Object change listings
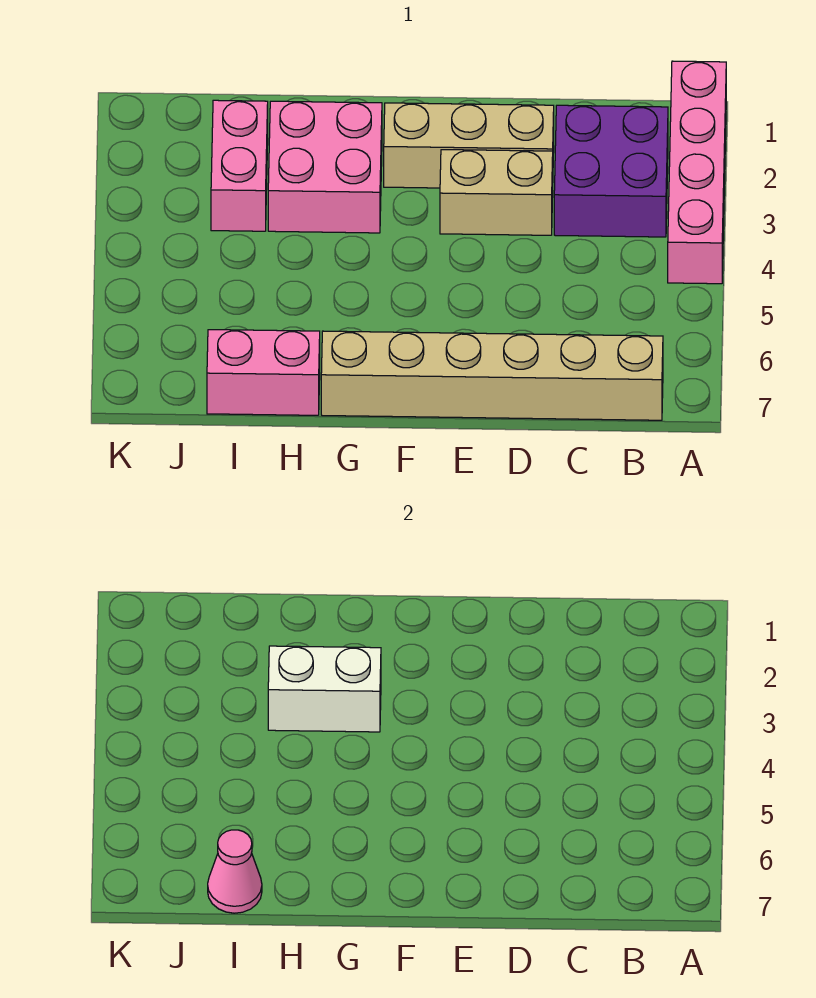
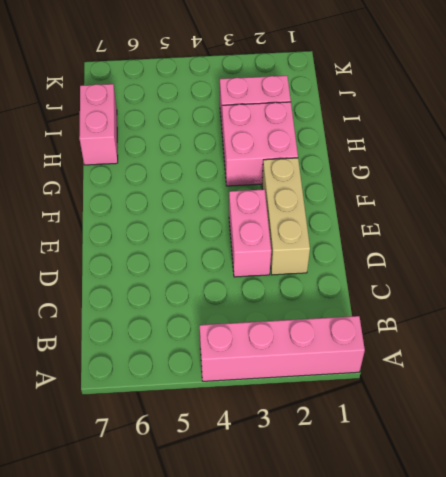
pink brick D3:E3 level 1 -> tan brick D3:E3 level 1
none -> purple brick B2:C3 level 1
none -> tan brick B7:G7 level 1

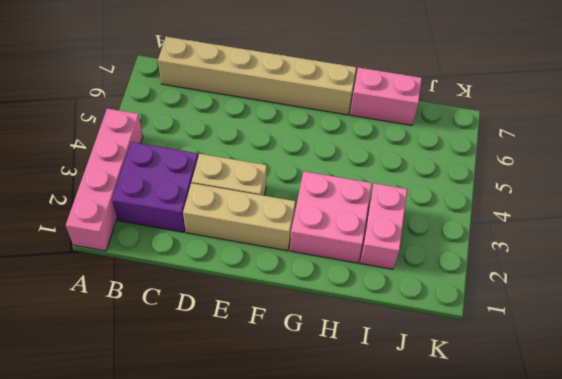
none -> white brick G3:H3 level 2
none -> pink cone I7 level 2

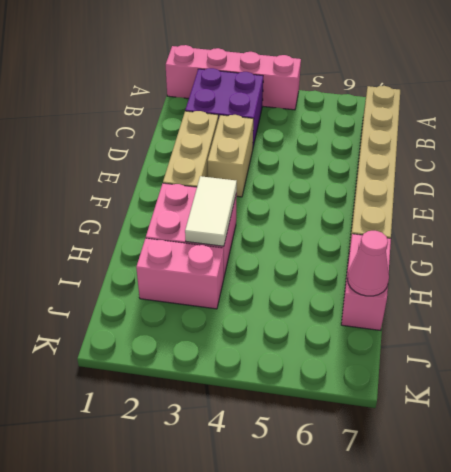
white tile G3:H3 level 2 -> white brick G3:H3 level 2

What this task involves
Return each entry above unchanged. Leave the pictures out.

Result below
pink brick D3:E3 level 1 -> tan brick D3:E3 level 1
none -> purple brick B2:C3 level 1
none -> tan brick B7:G7 level 1

none -> white brick G3:H3 level 2
none -> pink cone I7 level 2

white tile G3:H3 level 2 -> white brick G3:H3 level 2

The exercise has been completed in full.